--- Task input Enclosed Below ---

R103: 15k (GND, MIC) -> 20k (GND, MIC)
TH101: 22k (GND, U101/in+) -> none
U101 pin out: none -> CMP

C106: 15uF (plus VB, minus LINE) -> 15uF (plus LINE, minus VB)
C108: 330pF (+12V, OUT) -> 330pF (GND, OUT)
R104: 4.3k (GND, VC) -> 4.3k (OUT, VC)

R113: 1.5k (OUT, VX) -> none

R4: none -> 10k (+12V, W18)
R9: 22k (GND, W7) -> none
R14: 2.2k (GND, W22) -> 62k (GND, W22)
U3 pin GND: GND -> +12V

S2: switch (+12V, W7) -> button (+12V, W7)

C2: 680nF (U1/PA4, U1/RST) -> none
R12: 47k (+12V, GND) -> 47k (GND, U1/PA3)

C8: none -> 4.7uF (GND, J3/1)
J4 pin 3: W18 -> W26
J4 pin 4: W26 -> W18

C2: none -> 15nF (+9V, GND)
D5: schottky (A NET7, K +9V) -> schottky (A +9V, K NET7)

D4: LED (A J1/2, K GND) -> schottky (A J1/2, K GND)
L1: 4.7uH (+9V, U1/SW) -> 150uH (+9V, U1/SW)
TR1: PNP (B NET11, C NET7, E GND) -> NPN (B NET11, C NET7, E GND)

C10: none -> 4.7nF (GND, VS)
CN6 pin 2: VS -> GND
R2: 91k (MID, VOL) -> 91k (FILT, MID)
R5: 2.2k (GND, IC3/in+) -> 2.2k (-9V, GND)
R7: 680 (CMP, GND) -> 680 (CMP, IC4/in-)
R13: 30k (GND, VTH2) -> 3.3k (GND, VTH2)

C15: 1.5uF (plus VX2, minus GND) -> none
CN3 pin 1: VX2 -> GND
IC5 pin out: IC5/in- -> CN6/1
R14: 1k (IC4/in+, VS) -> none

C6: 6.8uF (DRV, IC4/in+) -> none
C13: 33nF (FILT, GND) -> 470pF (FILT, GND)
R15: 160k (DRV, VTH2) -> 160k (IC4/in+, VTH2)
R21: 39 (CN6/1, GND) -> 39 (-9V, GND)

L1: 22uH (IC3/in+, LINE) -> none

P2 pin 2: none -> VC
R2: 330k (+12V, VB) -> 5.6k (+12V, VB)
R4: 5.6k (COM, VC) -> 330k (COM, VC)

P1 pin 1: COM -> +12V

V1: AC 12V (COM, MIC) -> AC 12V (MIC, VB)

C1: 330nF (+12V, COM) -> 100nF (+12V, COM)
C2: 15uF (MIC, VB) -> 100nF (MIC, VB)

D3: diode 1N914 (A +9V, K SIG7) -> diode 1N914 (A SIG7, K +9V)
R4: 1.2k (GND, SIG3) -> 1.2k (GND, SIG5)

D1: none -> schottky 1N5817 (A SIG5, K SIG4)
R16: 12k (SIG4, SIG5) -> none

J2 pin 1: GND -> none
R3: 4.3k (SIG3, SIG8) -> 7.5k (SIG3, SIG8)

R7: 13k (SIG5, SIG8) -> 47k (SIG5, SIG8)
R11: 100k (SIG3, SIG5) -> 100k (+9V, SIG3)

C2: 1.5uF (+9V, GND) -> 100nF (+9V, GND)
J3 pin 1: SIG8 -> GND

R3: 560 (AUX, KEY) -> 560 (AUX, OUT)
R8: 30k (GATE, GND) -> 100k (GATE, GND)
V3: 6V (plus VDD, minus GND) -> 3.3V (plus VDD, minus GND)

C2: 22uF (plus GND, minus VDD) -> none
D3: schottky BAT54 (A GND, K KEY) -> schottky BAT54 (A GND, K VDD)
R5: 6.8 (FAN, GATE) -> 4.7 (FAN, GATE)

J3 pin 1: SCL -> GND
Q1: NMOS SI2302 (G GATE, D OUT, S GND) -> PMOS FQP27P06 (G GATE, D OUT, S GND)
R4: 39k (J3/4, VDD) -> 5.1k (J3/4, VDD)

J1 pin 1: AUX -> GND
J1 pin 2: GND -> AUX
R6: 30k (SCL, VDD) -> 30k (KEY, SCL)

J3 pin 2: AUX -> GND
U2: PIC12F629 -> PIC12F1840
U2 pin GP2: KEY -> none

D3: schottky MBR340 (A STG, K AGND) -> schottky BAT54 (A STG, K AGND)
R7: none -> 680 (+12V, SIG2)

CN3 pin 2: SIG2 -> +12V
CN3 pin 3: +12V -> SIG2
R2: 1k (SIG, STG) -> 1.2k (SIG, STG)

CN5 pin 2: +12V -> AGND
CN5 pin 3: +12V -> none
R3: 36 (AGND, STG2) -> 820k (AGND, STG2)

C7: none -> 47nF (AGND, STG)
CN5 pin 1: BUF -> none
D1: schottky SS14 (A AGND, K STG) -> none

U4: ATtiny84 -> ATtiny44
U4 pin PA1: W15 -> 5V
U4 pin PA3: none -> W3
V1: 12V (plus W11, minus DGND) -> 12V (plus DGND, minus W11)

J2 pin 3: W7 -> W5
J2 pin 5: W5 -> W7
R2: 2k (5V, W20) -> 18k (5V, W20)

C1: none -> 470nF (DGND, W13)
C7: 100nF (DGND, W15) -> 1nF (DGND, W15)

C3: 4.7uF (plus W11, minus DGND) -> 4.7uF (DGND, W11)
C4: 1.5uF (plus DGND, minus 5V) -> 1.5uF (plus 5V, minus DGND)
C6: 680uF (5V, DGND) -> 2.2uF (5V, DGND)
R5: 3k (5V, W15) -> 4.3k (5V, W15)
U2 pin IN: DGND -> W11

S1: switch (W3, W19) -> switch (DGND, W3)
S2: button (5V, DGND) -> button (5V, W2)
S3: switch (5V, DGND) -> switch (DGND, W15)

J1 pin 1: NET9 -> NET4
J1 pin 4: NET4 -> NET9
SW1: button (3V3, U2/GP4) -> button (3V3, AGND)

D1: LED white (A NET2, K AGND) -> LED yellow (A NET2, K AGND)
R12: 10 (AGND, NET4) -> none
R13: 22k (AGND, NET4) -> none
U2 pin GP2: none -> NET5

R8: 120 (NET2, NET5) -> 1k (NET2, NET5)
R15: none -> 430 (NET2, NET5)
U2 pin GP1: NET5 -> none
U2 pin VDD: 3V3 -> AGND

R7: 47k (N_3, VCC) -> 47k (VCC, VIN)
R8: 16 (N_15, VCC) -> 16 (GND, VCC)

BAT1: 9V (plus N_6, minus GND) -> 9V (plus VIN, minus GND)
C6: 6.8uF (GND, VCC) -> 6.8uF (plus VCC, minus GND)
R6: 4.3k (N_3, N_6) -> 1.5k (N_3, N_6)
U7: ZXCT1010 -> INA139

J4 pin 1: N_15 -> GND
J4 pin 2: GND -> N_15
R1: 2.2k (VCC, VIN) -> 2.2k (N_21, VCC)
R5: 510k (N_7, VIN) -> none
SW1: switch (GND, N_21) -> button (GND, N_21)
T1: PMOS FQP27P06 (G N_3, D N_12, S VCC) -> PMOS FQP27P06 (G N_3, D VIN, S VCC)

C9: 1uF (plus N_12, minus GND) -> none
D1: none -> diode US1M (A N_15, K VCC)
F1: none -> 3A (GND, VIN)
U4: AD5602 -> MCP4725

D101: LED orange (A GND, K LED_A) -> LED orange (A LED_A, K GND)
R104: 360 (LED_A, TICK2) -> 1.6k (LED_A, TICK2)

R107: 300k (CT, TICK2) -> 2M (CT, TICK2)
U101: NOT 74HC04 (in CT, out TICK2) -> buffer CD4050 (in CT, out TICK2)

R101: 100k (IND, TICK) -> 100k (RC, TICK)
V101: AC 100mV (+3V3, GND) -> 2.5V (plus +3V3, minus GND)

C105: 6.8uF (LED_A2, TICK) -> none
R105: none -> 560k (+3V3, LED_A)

--- End of Enclosed Task input ---

**What to work on**
Scan the lines above for the word "button" and copy every one where it occurs.

**Solution to this problem**
S2: switch (+12V, W7) -> button (+12V, W7)
S2: button (5V, DGND) -> button (5V, W2)
SW1: button (3V3, U2/GP4) -> button (3V3, AGND)
SW1: switch (GND, N_21) -> button (GND, N_21)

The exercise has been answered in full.